Scene change data:
####

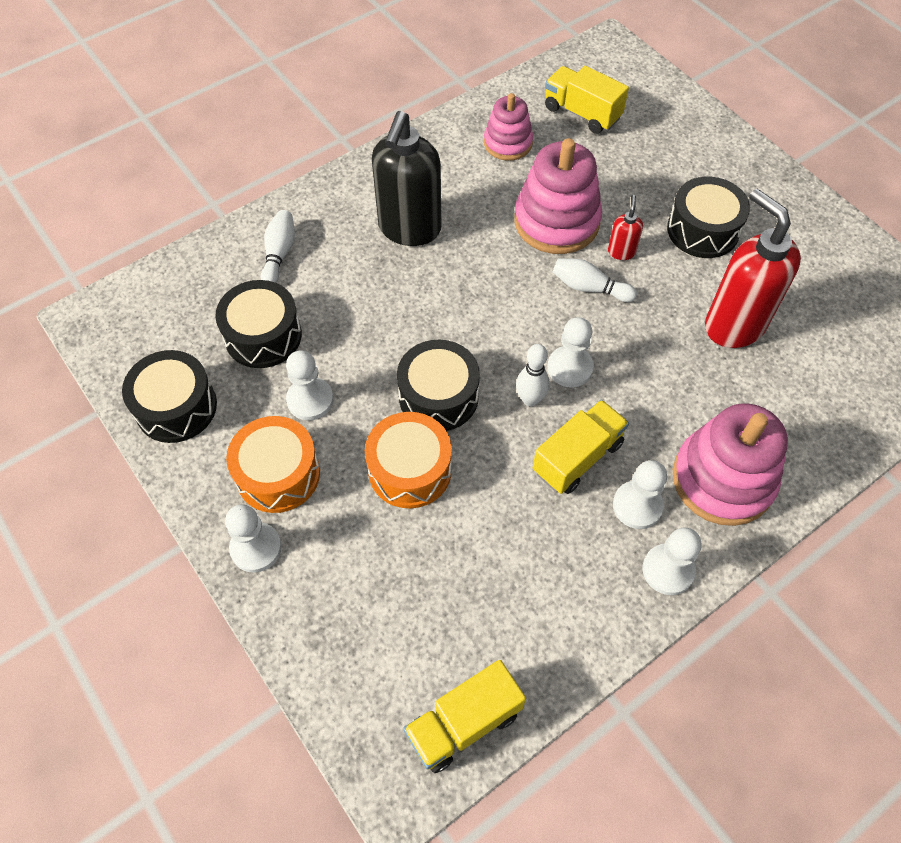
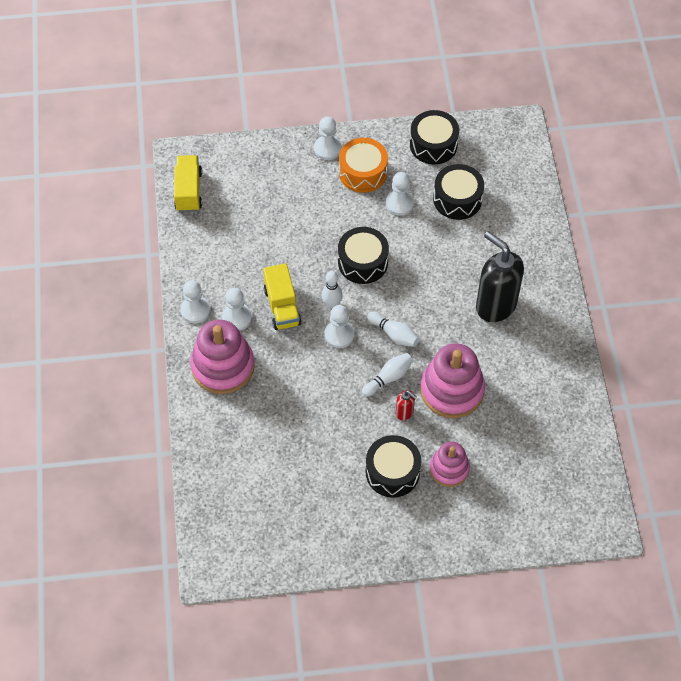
camera: 120 degrees right, 0 degrees up
(279, 254) = (515, 230): white bowling pin -> white bowling pin (394, 334)
(410, 470) = (327, 228): orange drum -> none
(508, 143) = (540, 400): pink stacking toy -> pink stacking toy (449, 469)
(582, 113) = (544, 464): yellow truck -> none
(733, 325) = (311, 439): red soap dispenser -> none

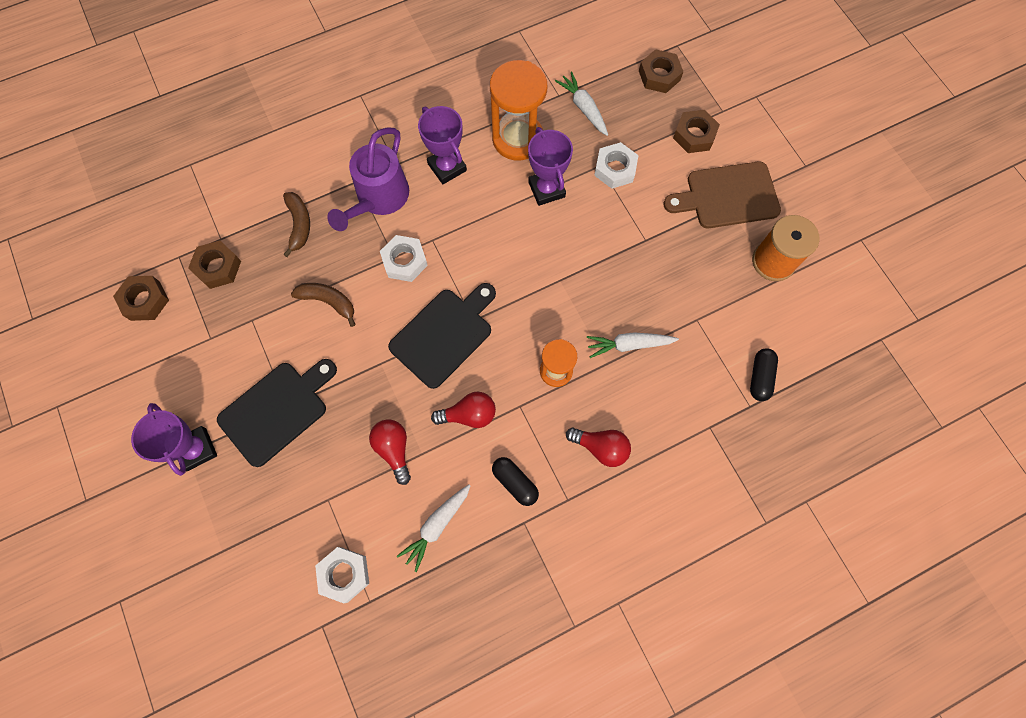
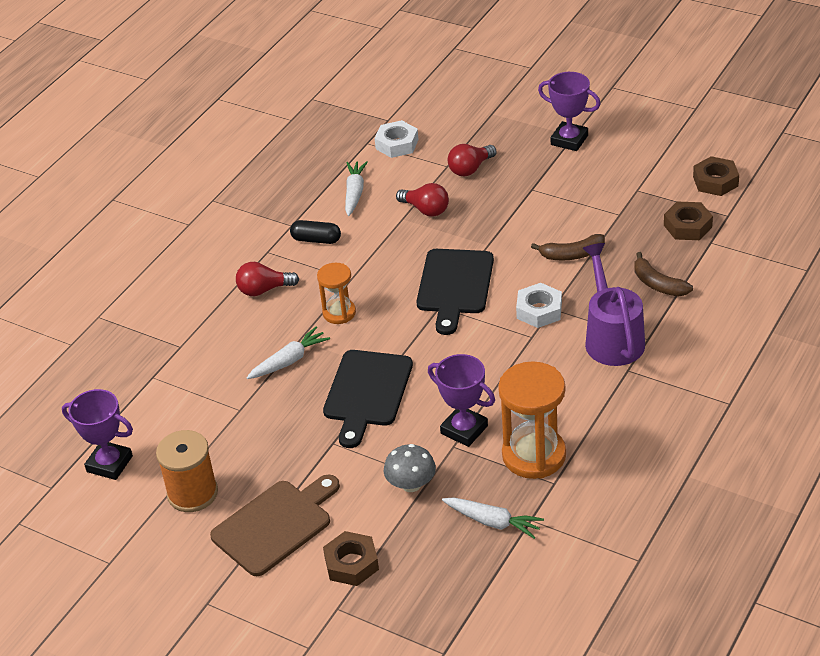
camera: 150 degrees right, 30 degrees down
(277, 410) = (536, 184): black cutting board -> black cutting board (367, 392)
(447, 167) = (577, 394): purple trophy -> purple trophy (109, 464)
(469, 414) = (387, 254): red light bulb -> red light bulb (470, 169)
(615, 169) = (411, 484): white nut -> grey mushroom
(659, 75) = (438, 604): brown nut -> none
(760, 377) = (155, 400): black capsule -> none

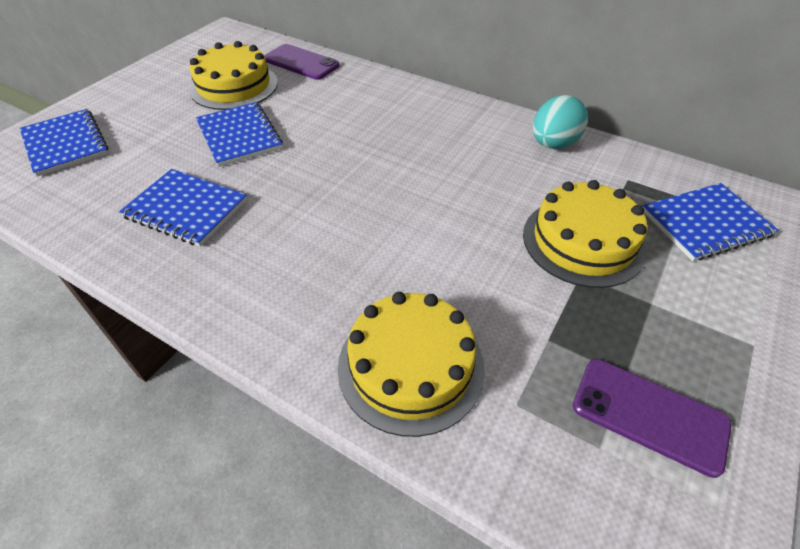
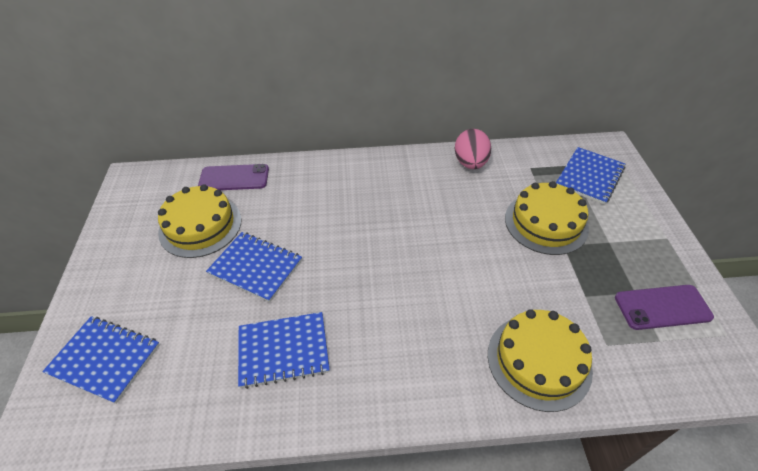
camera: 35 degrees left, 0 degrees up
(553, 144) = (470, 163): turquoise egg -> pink egg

####

YOUR INSTRUCTIONS: Each line above that has "black" adds one to the count; say the final count with no other text.

SOLUTION: 2